[Assignment] The pictures in the listing below are to be skipped, while the lines between the line holding "TOF pin XSHUT: D10 -> D3" and the line holding "TOF: VL6180X -> VL53L0X", inclusive, are to be output exactly.

[Recorded information]

##########

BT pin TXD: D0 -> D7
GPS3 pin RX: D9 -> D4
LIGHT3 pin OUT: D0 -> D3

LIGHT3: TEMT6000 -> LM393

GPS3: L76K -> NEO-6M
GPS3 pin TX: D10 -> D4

##########

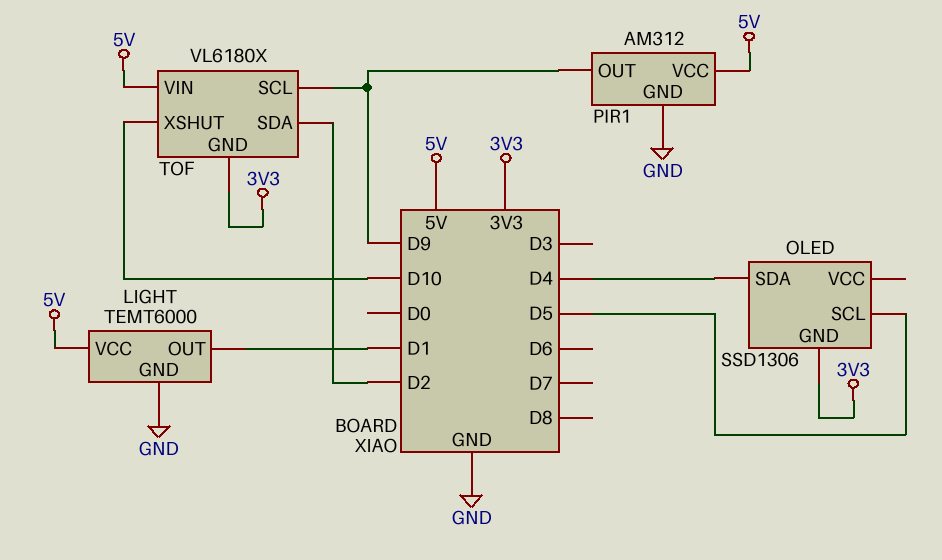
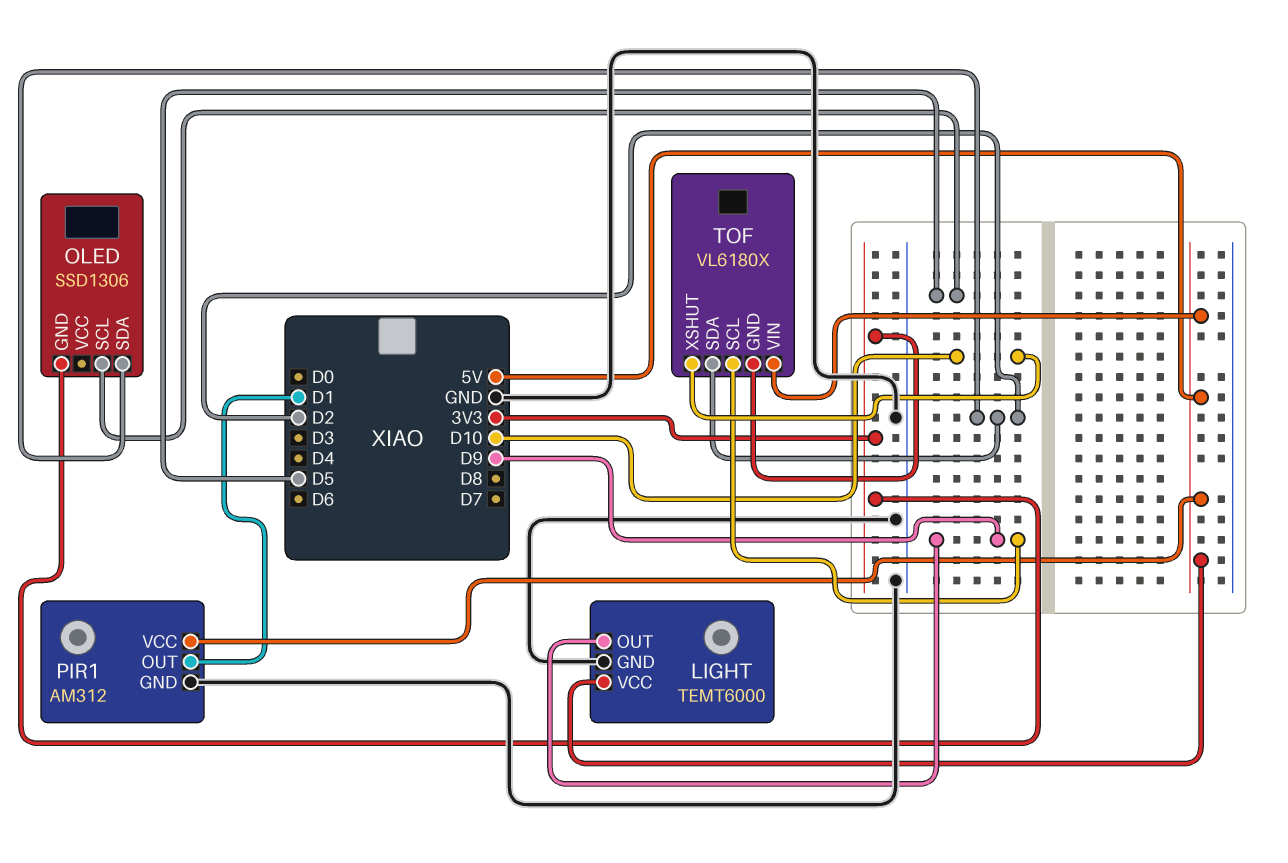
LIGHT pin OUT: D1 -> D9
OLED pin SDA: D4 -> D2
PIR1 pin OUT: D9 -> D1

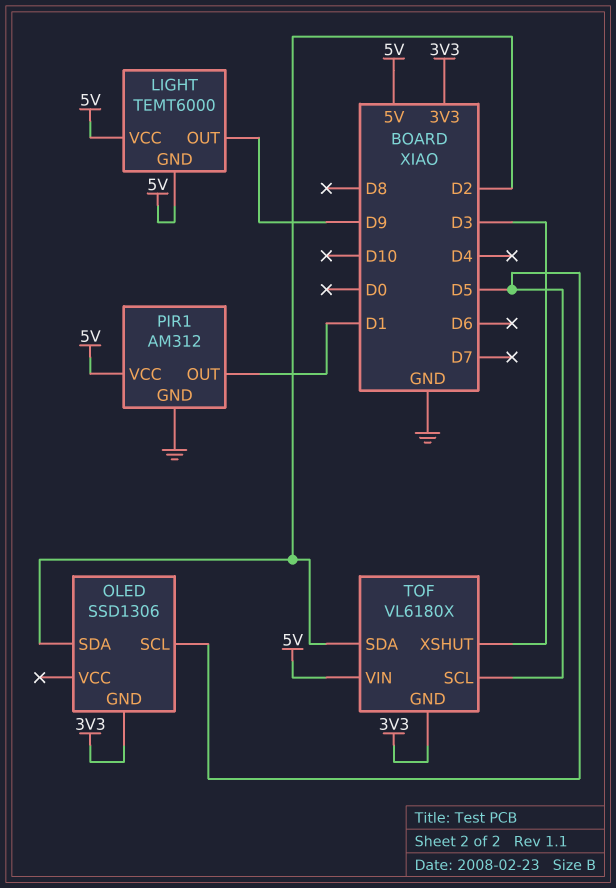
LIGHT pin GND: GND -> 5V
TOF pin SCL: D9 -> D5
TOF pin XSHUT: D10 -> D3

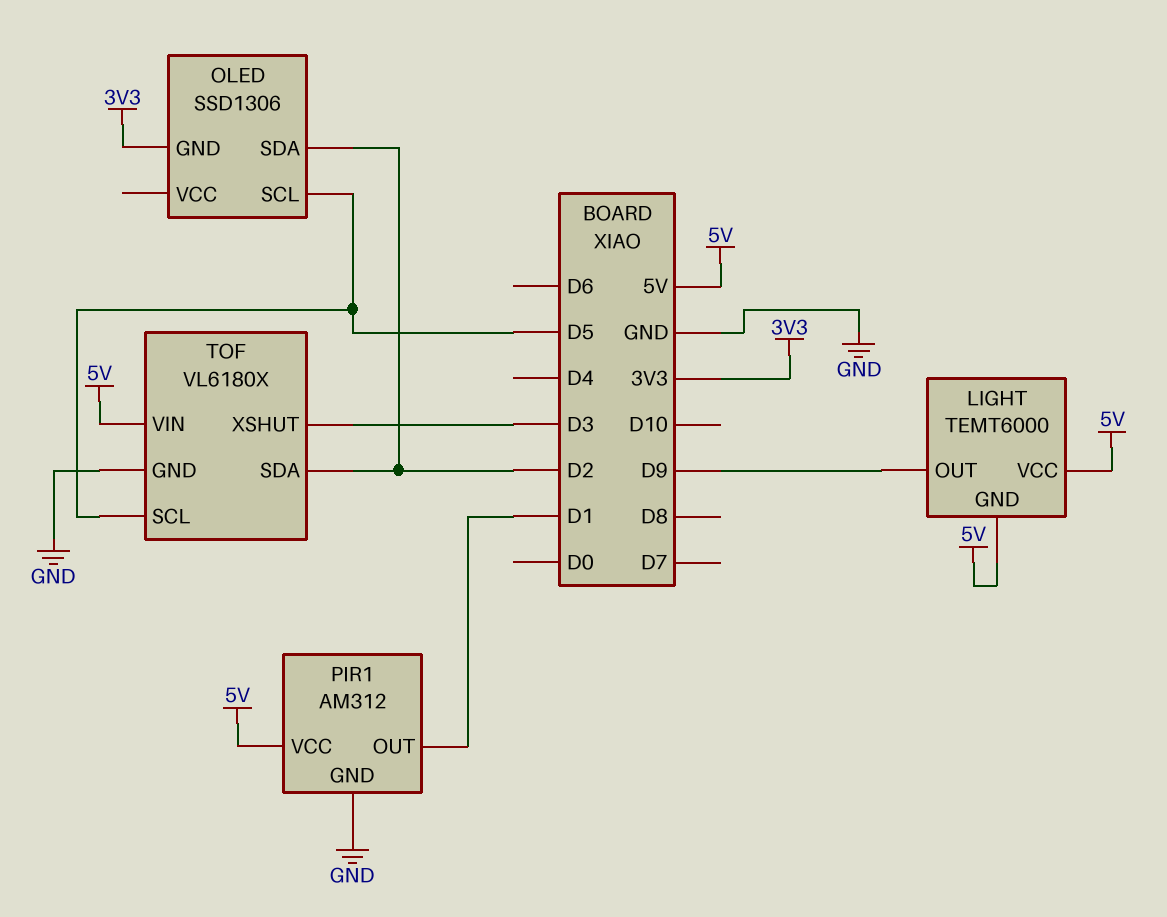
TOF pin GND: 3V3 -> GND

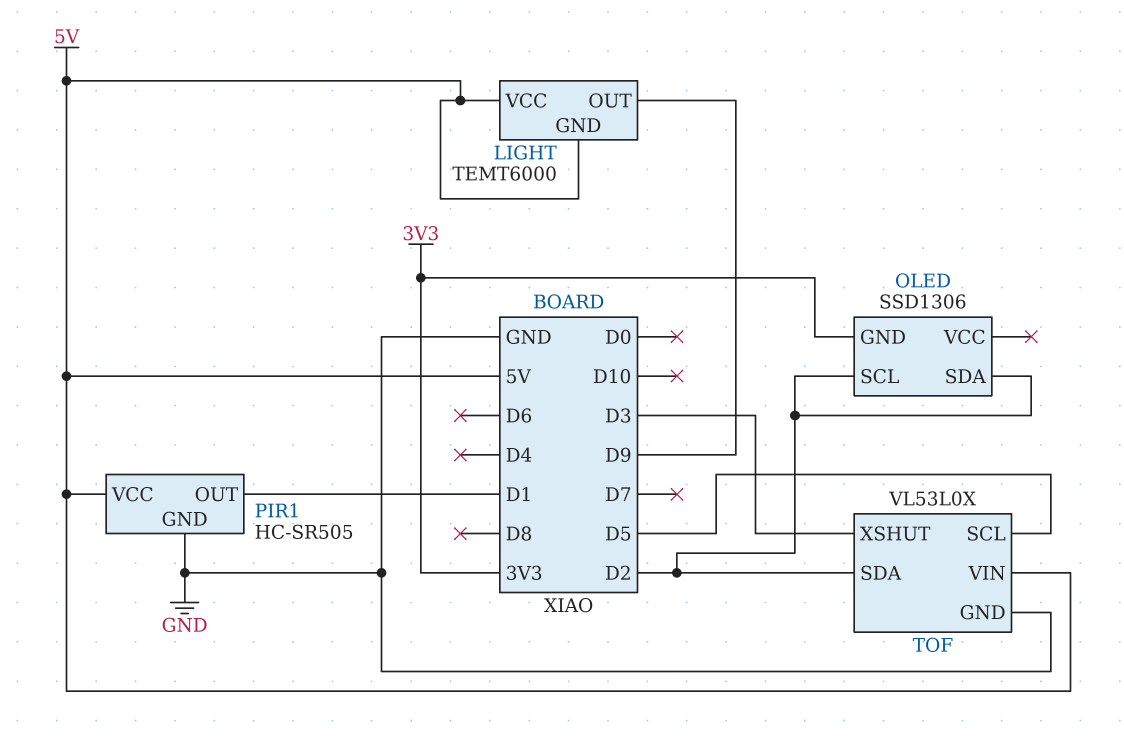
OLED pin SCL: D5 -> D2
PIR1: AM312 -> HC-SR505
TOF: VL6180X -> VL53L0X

##########

[Answer to this exercise]
TOF pin XSHUT: D10 -> D3

TOF pin GND: 3V3 -> GND

OLED pin SCL: D5 -> D2
PIR1: AM312 -> HC-SR505
TOF: VL6180X -> VL53L0X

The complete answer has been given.